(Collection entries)
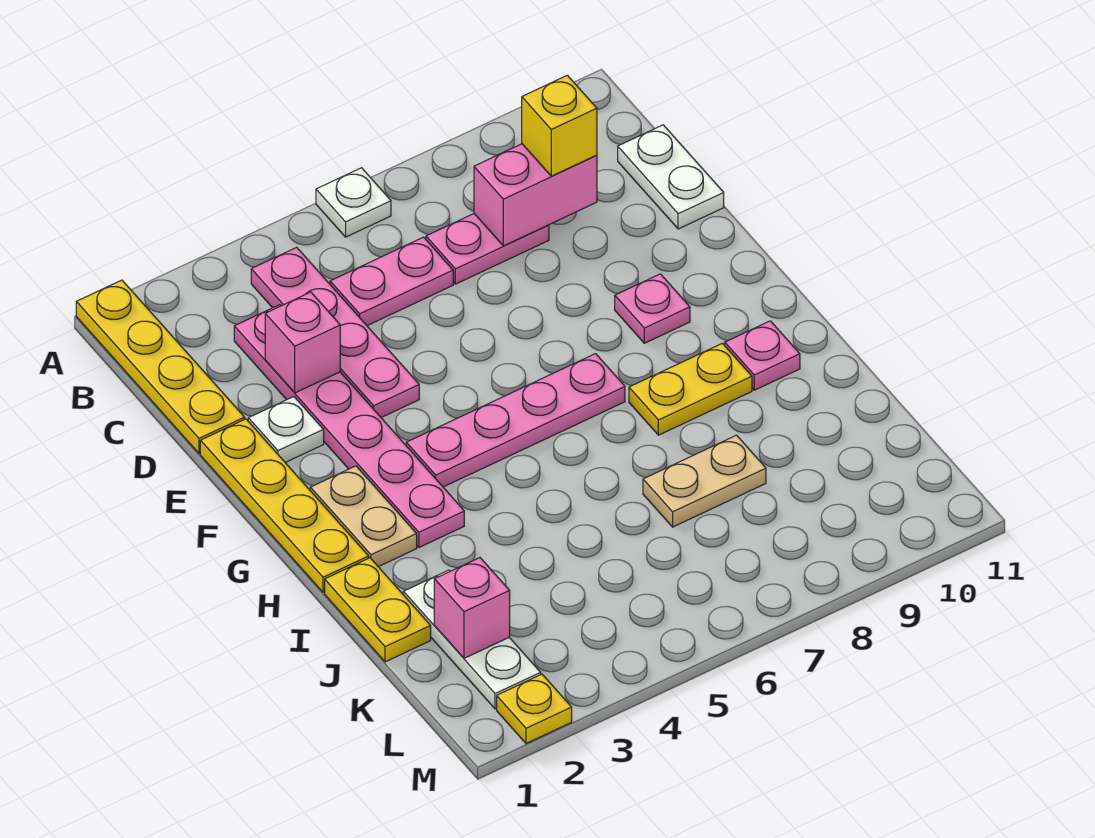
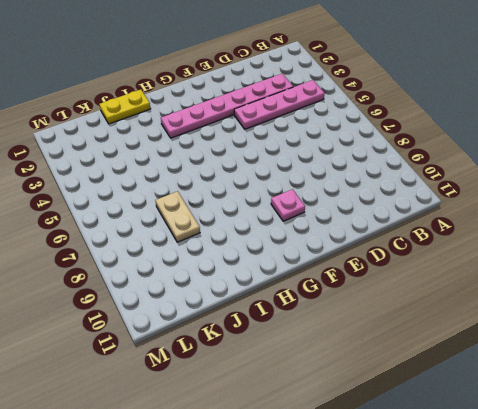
none -> yellow plate A1:D1 level 1
none -> white plate A6 level 1
none -> pink plate C5:C6 level 1

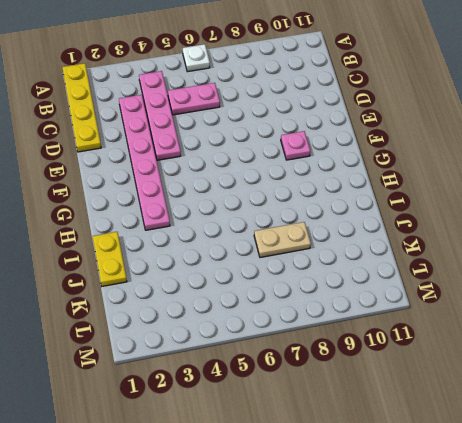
none -> pink plate C7:C8 level 1
none -> white plate C11:D11 level 1
none -> yellow plate E1:H1 level 1

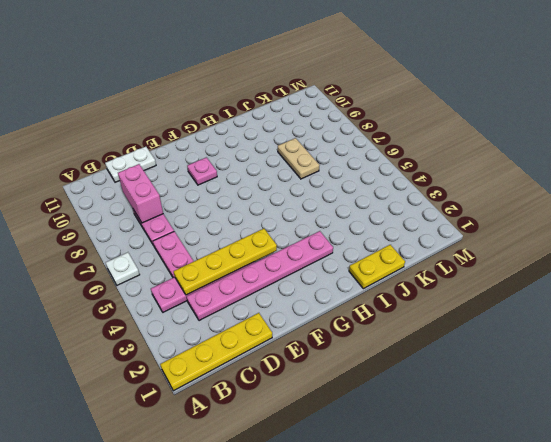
yellow plate C4:F4 level 2 -> yellow plate E1:H1 level 1
none -> white plate E2 level 1
none -> tan plate G2:H2 level 1
none -> pink plate G4:G7 level 1

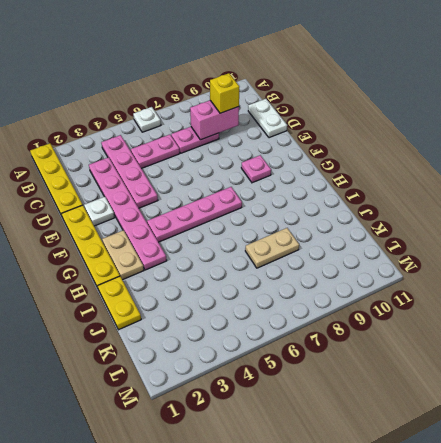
none -> yellow plate H8:H9 level 1
none -> pink plate H10 level 1
none -> white plate J2:L2 level 1

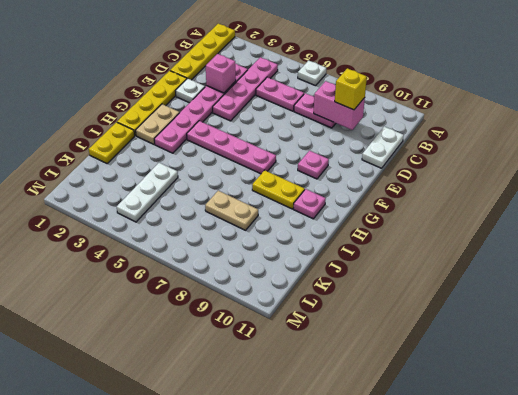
white plate J4:L4 level 1 -> white plate J2:L2 level 1
none -> yellow plate M2 level 1
none -> pink brick K2 level 2

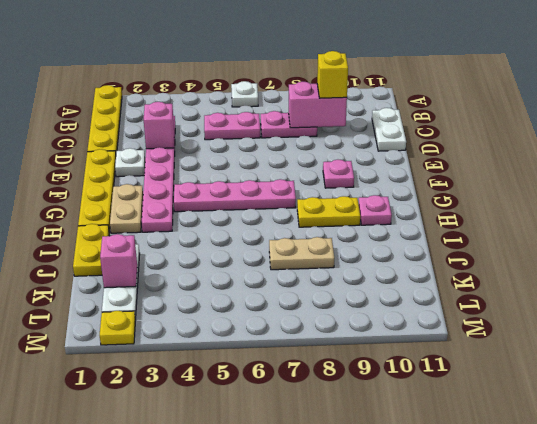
none -> pink plate B4:E4 level 1

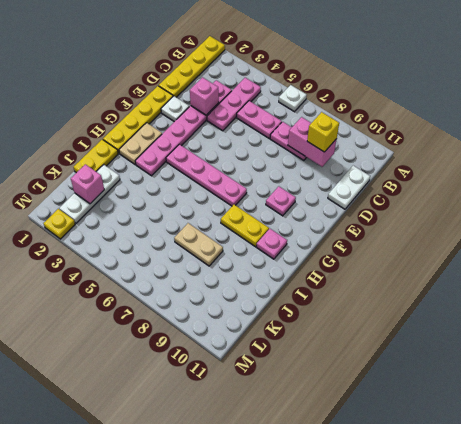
pink plate B4:D4 level 1 -> pink plate B4:E4 level 1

ASSIGNMENT – Could you repeat, exactly and with nothing added, the lines from the top of the entries above through the line that holds "none -> pink plate G4:G7 level 1", leaving out any pictures?

RESULT FOR THIS EXERCISE –
none -> yellow plate A1:D1 level 1
none -> white plate A6 level 1
none -> pink plate C5:C6 level 1

none -> pink plate C7:C8 level 1
none -> white plate C11:D11 level 1
none -> yellow plate E1:H1 level 1

yellow plate C4:F4 level 2 -> yellow plate E1:H1 level 1
none -> white plate E2 level 1
none -> tan plate G2:H2 level 1
none -> pink plate G4:G7 level 1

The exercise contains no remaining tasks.